■ WORK TO BE COMPLETED:
Write out every entry exactly; the pictures do not belong in the copy.

■ Before-and-after scene images:
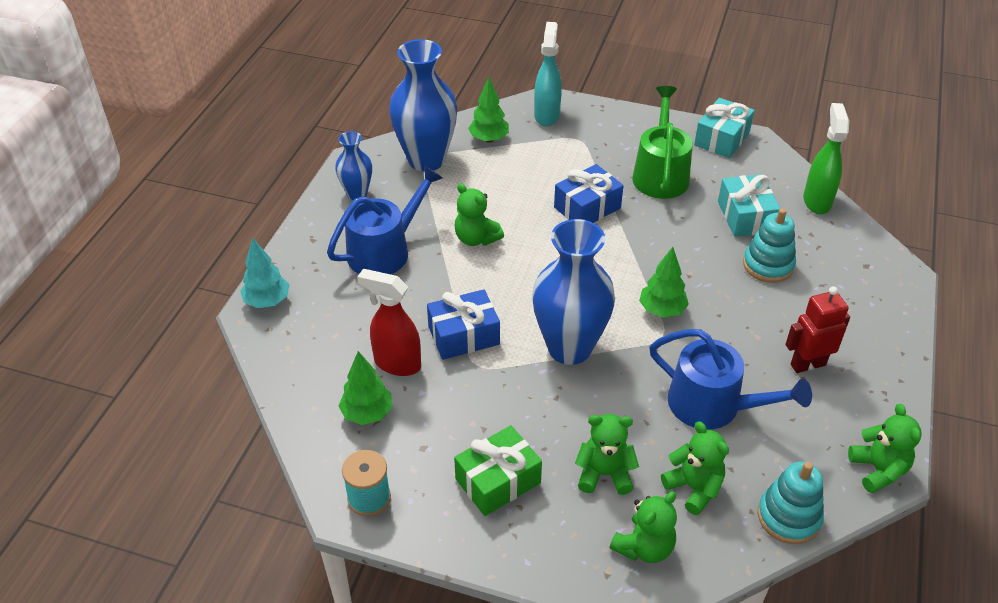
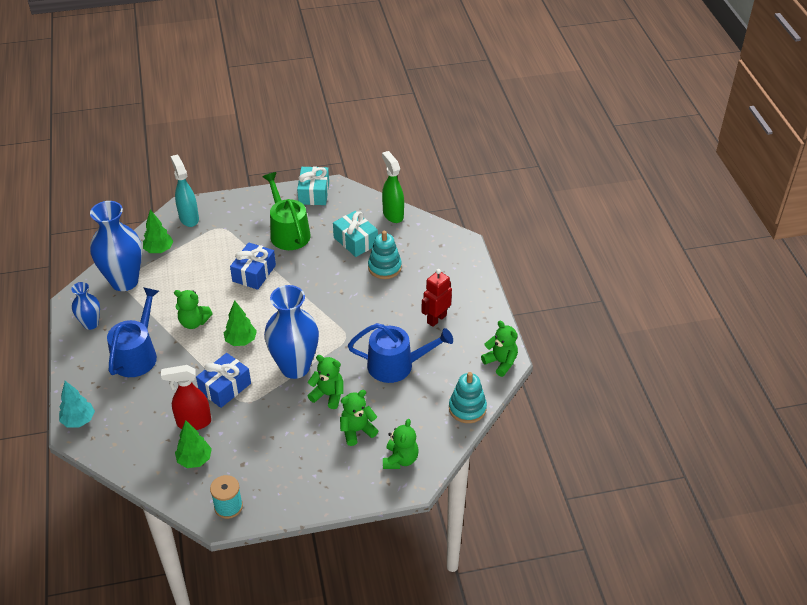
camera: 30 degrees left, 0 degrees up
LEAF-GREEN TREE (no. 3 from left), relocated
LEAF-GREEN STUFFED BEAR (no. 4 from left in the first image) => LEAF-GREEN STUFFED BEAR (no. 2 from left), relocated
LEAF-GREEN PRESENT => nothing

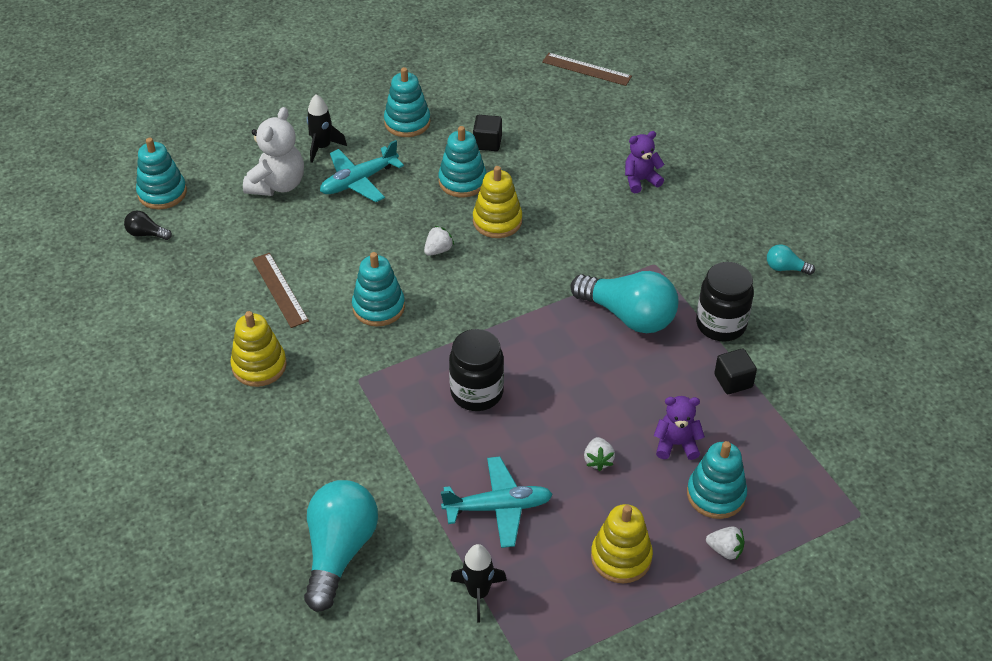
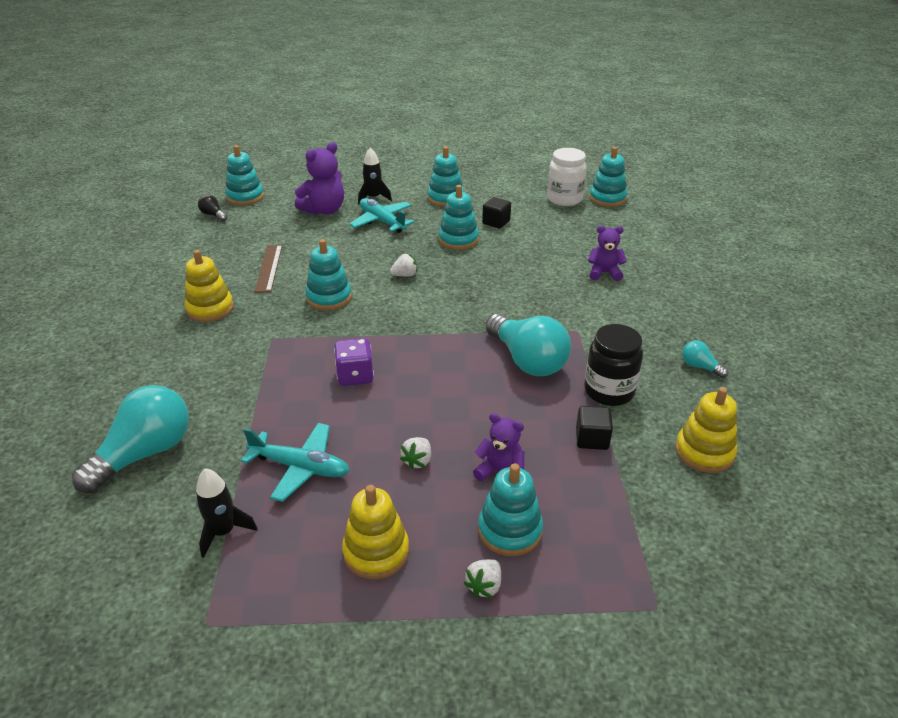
camera: 25 degrees right, 10 degrees down
PURE WHITE STUFFED BEAR => ROYAL PURPLE STUFFED BEAR (no. 1 from left)
JET-BLACK JAR (no. 1 from left) => ROYAL PURPLE GAME DIE
TEAL AEROPLANE (no. 1 from left in the first image) => TEAL AEROPLANE (no. 2 from left), 60 degrees clockwise
PURE WHITE TOY STRAWBERRY (no. 3 from left), 75 degrees clockwise
nothing => PURE WHITE JAR
RUSSET MEASURING STICK (no. 2 from left) => TEAL STACKING TOY (no. 6 from left)
GOLDEN STACKING TOY (no. 2 from left in the first image) => GOLDEN STACKING TOY (no. 3 from left), relocated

■ COMPLETED TASK:
camera: 30 degrees left, 0 degrees up
LEAF-GREEN TREE (no. 3 from left), relocated
LEAF-GREEN STUFFED BEAR (no. 4 from left in the first image) => LEAF-GREEN STUFFED BEAR (no. 2 from left), relocated
LEAF-GREEN PRESENT => nothing

camera: 25 degrees right, 10 degrees down
PURE WHITE STUFFED BEAR => ROYAL PURPLE STUFFED BEAR (no. 1 from left)
JET-BLACK JAR (no. 1 from left) => ROYAL PURPLE GAME DIE
TEAL AEROPLANE (no. 1 from left in the first image) => TEAL AEROPLANE (no. 2 from left), 60 degrees clockwise
PURE WHITE TOY STRAWBERRY (no. 3 from left), 75 degrees clockwise
nothing => PURE WHITE JAR
RUSSET MEASURING STICK (no. 2 from left) => TEAL STACKING TOY (no. 6 from left)
GOLDEN STACKING TOY (no. 2 from left in the first image) => GOLDEN STACKING TOY (no. 3 from left), relocated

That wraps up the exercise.